- _Input data_:
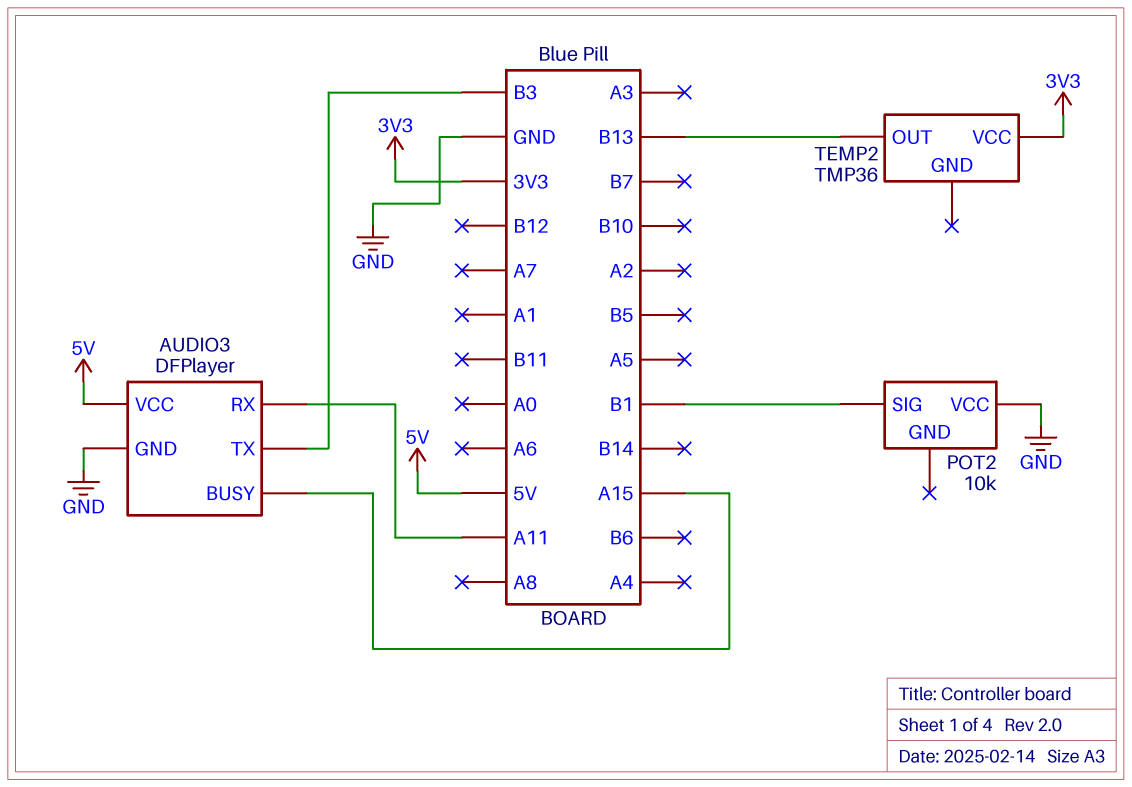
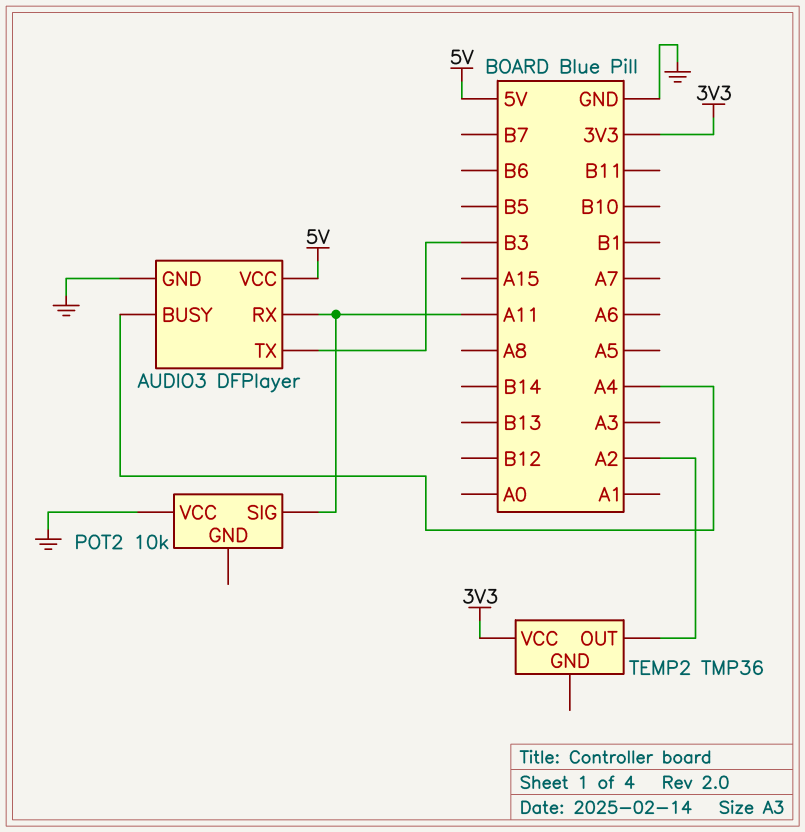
AUDIO3 pin BUSY: A15 -> A4
POT2 pin SIG: B1 -> A11
TEMP2 pin OUT: B13 -> A2

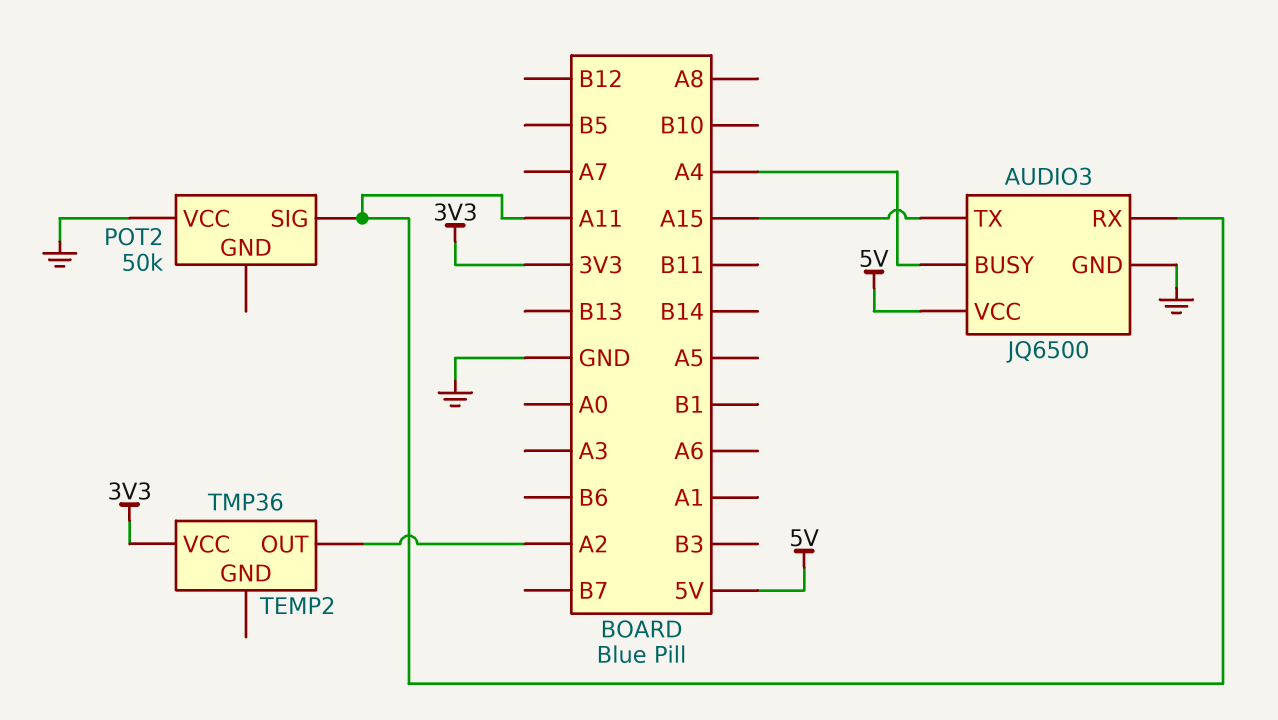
AUDIO3: DFPlayer -> JQ6500
AUDIO3 pin TX: B3 -> A15
POT2: 10k -> 50k

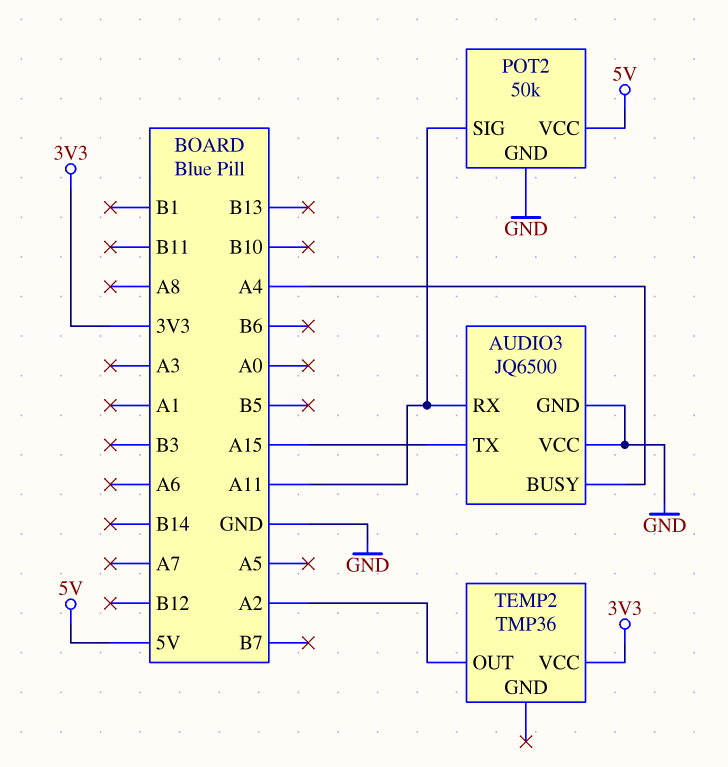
AUDIO3 pin VCC: 5V -> GND
POT2 pin GND: none -> GND
POT2 pin VCC: GND -> 5V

- _What is expected_: Leave the pictures aside and print exactly, and only, the lines from the one with "POT2: 10k -> 50k" through the end of the data, both included.

- _Response for this exercise_:
POT2: 10k -> 50k

AUDIO3 pin VCC: 5V -> GND
POT2 pin GND: none -> GND
POT2 pin VCC: GND -> 5V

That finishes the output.